----- INPUT -----

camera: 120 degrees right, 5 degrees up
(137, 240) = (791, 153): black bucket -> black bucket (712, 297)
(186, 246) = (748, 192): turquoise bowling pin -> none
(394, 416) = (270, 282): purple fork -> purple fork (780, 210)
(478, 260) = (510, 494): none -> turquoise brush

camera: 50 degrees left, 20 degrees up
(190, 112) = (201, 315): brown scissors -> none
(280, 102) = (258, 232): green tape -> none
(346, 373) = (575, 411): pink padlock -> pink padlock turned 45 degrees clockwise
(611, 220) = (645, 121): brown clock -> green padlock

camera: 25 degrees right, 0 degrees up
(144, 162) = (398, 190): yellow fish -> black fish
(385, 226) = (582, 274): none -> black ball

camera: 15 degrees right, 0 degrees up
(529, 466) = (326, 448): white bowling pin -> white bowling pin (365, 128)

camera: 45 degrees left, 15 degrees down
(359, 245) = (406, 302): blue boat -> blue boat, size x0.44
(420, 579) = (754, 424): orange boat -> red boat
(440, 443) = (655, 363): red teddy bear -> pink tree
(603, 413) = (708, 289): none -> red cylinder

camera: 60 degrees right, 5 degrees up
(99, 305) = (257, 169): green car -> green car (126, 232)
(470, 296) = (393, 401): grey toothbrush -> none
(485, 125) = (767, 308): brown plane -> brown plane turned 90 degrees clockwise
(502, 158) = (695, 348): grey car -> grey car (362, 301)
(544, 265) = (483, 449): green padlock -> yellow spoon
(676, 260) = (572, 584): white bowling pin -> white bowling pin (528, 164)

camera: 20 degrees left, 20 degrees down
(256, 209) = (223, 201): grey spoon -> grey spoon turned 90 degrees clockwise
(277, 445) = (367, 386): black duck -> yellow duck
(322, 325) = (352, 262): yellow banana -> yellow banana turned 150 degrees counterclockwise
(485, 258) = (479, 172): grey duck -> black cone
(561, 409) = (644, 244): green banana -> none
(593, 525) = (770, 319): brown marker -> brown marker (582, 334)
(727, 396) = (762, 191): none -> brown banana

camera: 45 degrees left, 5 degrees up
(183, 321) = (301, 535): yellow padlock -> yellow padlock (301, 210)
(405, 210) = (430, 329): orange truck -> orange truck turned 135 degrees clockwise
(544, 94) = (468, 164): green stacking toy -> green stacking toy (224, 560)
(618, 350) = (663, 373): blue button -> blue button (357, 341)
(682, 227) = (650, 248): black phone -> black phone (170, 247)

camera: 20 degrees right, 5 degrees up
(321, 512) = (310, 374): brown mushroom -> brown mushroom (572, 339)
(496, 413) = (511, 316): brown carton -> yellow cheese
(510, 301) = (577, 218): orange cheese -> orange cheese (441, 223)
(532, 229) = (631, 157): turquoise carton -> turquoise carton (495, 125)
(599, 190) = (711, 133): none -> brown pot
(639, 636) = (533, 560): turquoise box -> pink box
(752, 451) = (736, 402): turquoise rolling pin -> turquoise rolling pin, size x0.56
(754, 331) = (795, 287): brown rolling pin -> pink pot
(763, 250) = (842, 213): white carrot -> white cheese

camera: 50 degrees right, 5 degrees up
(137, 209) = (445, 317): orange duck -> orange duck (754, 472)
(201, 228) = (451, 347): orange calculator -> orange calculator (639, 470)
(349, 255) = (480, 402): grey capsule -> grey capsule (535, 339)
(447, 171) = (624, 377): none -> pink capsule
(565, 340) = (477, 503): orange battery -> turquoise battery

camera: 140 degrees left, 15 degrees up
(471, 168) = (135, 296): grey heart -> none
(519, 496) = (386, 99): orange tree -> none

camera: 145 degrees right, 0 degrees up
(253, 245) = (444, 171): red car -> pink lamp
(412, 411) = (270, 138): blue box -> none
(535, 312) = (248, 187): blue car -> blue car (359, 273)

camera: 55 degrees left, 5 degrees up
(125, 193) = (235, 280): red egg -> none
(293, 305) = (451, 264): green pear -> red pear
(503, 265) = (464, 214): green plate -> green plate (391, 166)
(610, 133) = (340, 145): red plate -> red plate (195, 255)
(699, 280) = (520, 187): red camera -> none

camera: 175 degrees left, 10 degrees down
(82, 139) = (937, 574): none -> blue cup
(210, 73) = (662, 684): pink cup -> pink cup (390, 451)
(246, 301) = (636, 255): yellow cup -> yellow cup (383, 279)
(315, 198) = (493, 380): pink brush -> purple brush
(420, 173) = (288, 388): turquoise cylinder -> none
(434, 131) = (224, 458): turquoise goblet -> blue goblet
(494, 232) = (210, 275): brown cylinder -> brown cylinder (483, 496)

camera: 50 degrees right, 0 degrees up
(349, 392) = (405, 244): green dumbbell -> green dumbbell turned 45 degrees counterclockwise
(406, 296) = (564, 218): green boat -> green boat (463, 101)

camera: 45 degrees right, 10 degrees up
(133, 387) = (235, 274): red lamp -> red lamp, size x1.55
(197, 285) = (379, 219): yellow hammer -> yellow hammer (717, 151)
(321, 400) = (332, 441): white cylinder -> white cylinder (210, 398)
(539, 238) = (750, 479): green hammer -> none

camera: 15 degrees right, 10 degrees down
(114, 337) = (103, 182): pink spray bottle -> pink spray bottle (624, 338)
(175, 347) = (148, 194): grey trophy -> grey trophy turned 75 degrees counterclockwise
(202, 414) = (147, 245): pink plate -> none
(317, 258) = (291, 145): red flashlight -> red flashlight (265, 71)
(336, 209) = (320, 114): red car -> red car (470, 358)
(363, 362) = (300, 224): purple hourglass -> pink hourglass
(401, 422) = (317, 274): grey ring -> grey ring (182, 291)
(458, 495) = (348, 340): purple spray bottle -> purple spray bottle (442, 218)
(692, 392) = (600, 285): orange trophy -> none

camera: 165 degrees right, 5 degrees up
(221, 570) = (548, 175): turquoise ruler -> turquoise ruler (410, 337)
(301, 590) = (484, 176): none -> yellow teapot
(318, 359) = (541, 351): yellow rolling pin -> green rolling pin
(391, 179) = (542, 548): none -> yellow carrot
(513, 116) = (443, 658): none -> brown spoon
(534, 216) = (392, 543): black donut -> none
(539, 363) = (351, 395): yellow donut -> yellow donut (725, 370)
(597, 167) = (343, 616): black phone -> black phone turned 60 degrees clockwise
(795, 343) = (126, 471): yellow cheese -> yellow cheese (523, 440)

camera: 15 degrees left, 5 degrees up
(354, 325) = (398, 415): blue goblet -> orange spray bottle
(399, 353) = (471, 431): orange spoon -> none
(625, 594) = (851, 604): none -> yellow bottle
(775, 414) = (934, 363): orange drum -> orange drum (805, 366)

-----

TASK ITEM: In the listing above, the lines from the one containing "(535, 312) = (248, 187): blue" through the one containing "(317, 258) = (291, 145): red" must be set down exactly, with no other lines.

EXERCISE ANSWER:
(535, 312) = (248, 187): blue car -> blue car (359, 273)

camera: 55 degrees left, 5 degrees up
(125, 193) = (235, 280): red egg -> none
(293, 305) = (451, 264): green pear -> red pear
(503, 265) = (464, 214): green plate -> green plate (391, 166)
(610, 133) = (340, 145): red plate -> red plate (195, 255)
(699, 280) = (520, 187): red camera -> none

camera: 175 degrees left, 10 degrees down
(82, 139) = (937, 574): none -> blue cup
(210, 73) = (662, 684): pink cup -> pink cup (390, 451)
(246, 301) = (636, 255): yellow cup -> yellow cup (383, 279)
(315, 198) = (493, 380): pink brush -> purple brush
(420, 173) = (288, 388): turquoise cylinder -> none
(434, 131) = (224, 458): turquoise goblet -> blue goblet
(494, 232) = (210, 275): brown cylinder -> brown cylinder (483, 496)

camera: 50 degrees right, 0 degrees up
(349, 392) = (405, 244): green dumbbell -> green dumbbell turned 45 degrees counterclockwise
(406, 296) = (564, 218): green boat -> green boat (463, 101)

camera: 45 degrees right, 10 degrees up
(133, 387) = (235, 274): red lamp -> red lamp, size x1.55
(197, 285) = (379, 219): yellow hammer -> yellow hammer (717, 151)
(321, 400) = (332, 441): white cylinder -> white cylinder (210, 398)
(539, 238) = (750, 479): green hammer -> none

camera: 15 degrees right, 10 degrees down
(114, 337) = (103, 182): pink spray bottle -> pink spray bottle (624, 338)
(175, 347) = (148, 194): grey trophy -> grey trophy turned 75 degrees counterclockwise
(202, 414) = (147, 245): pink plate -> none
(317, 258) = (291, 145): red flashlight -> red flashlight (265, 71)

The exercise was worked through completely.